◆ **INSTRUCTIONS TO FOLLOW**: Give the lines below as a JSON list of strings, one string per line, leaving out any blank lines.

◆ **WORKING DATA**:
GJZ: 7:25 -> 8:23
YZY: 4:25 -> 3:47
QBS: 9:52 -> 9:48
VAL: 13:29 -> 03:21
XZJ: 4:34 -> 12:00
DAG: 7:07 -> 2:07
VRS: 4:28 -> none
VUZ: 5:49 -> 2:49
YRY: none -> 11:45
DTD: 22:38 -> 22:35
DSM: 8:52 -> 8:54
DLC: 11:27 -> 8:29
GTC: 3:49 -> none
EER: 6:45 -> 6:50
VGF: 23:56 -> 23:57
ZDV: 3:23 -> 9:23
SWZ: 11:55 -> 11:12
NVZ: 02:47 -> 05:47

◆ **SOLUTION TO THIS EXERCISE**:
[
  "GJZ: 7:25 -> 8:23",
  "YZY: 4:25 -> 3:47",
  "QBS: 9:52 -> 9:48",
  "VAL: 13:29 -> 03:21",
  "XZJ: 4:34 -> 12:00",
  "DAG: 7:07 -> 2:07",
  "VRS: 4:28 -> none",
  "VUZ: 5:49 -> 2:49",
  "YRY: none -> 11:45",
  "DTD: 22:38 -> 22:35",
  "DSM: 8:52 -> 8:54",
  "DLC: 11:27 -> 8:29",
  "GTC: 3:49 -> none",
  "EER: 6:45 -> 6:50",
  "VGF: 23:56 -> 23:57",
  "ZDV: 3:23 -> 9:23",
  "SWZ: 11:55 -> 11:12",
  "NVZ: 02:47 -> 05:47"
]